[Dataset excerpts]
=== Section Start ===

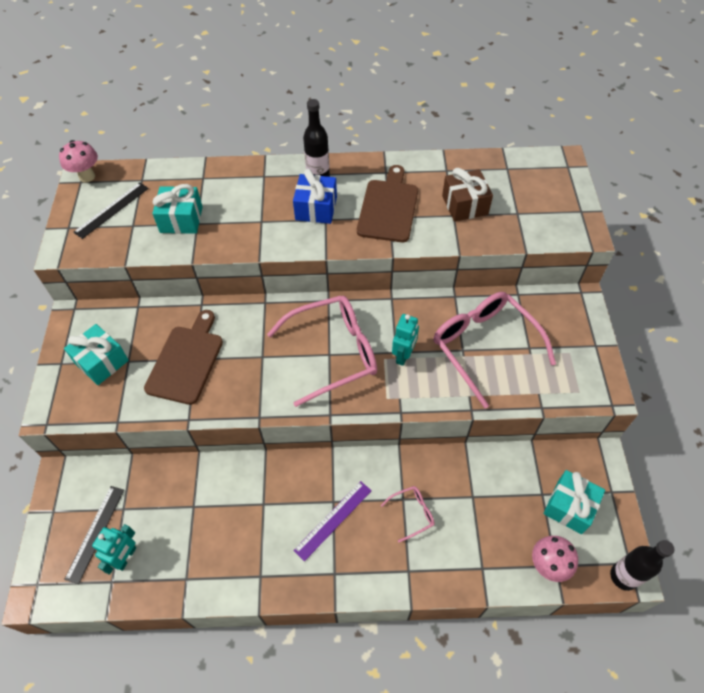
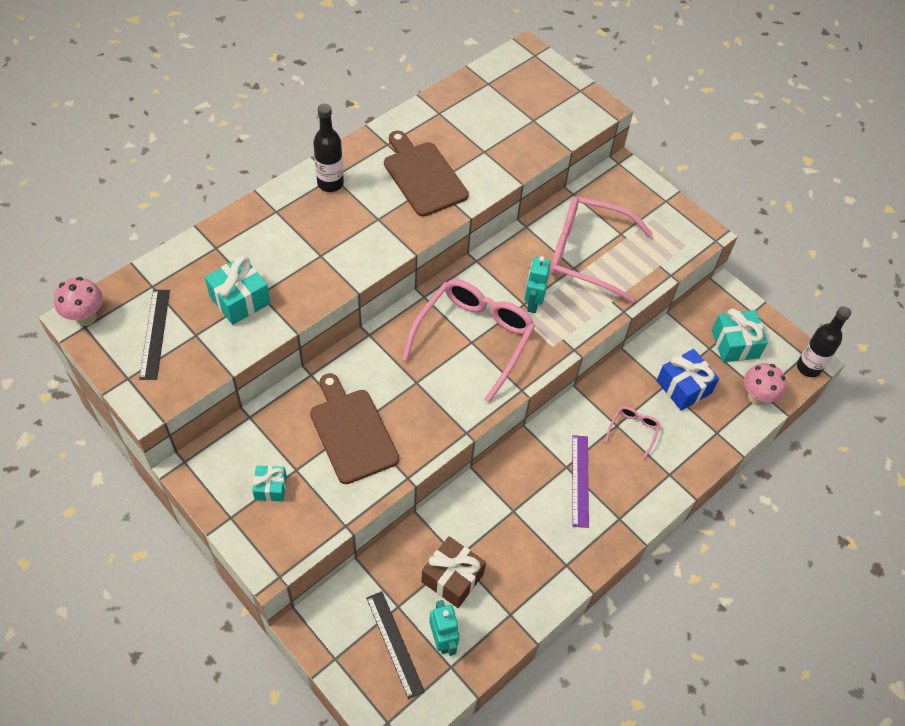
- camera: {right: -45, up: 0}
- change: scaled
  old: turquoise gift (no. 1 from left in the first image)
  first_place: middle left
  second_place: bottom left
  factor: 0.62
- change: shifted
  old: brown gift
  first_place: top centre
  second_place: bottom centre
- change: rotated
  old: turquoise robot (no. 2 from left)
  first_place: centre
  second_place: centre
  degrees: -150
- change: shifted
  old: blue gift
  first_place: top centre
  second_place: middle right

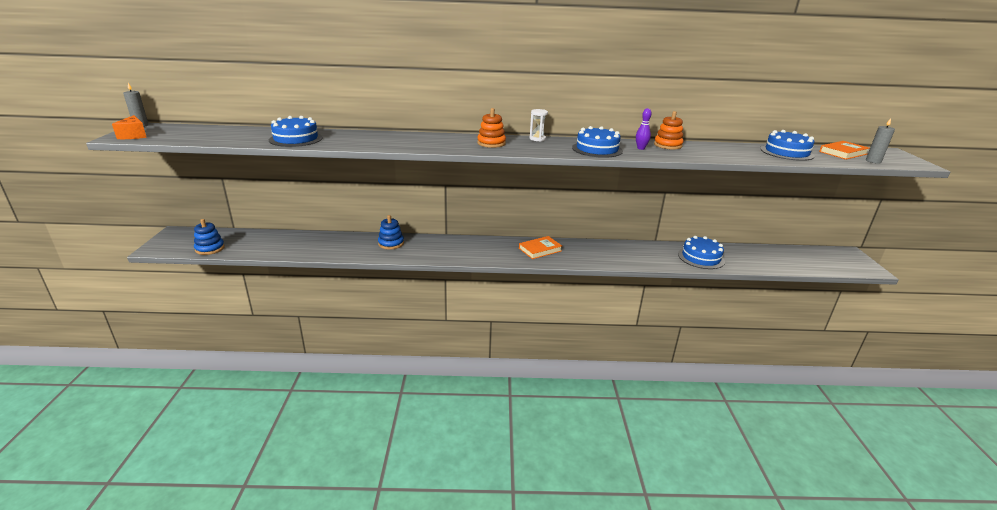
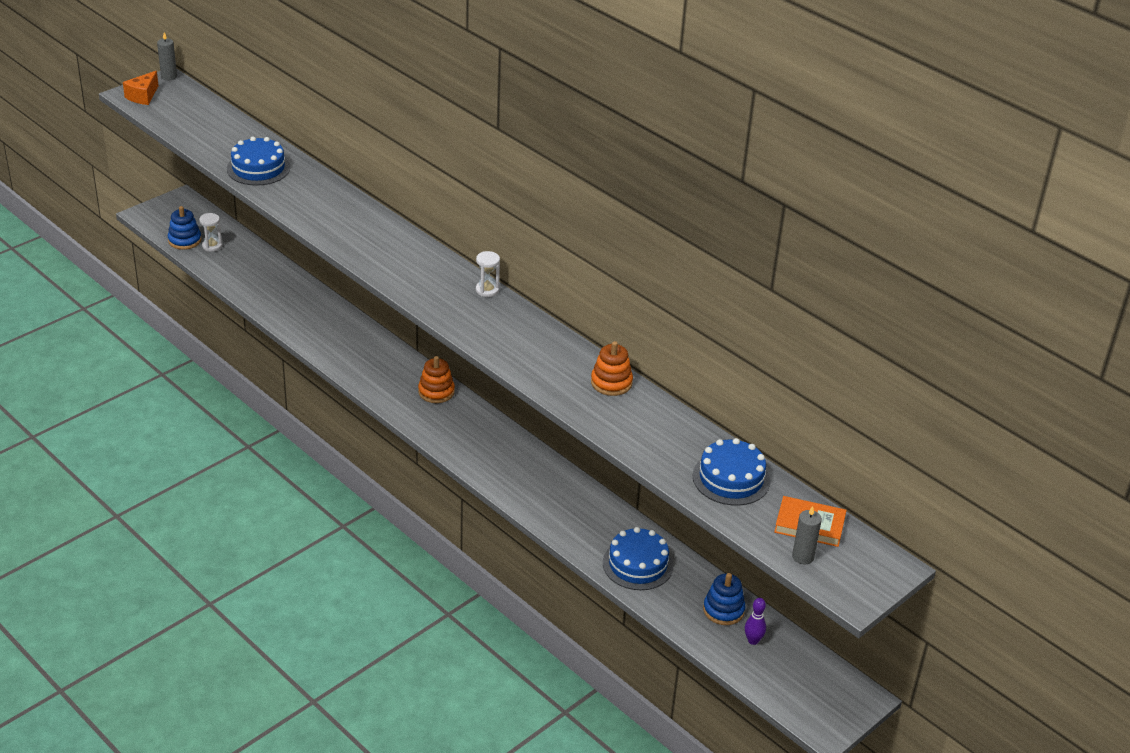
- camera: {right: 45, up: 10}
- change: new
  new: white hourglass (no. 1 from left)
  second_place: top left
- change: shifted
  old: orange stacking toy (no. 1 from left)
  first_place: top centre
  second_place: centre
- change: shifted
  old: blue stacking toy (no. 2 from left)
  first_place: centre
  second_place: bottom centre
- change: shifted
  old: purple bowling pin
  first_place: top centre
  second_place: bottom right
- change: gone
  old: orange book (no. 1 from left)
  first_place: centre
- change: gone
  old: blue cake (no. 2 from left)
  first_place: top centre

=== Section End ===

→ **What needs to be done**
What are the lines above that hold the string "turquoise"? Copy them.

→ **Response to this task**
  old: turquoise gift (no. 1 from left in the first image)
  old: turquoise robot (no. 2 from left)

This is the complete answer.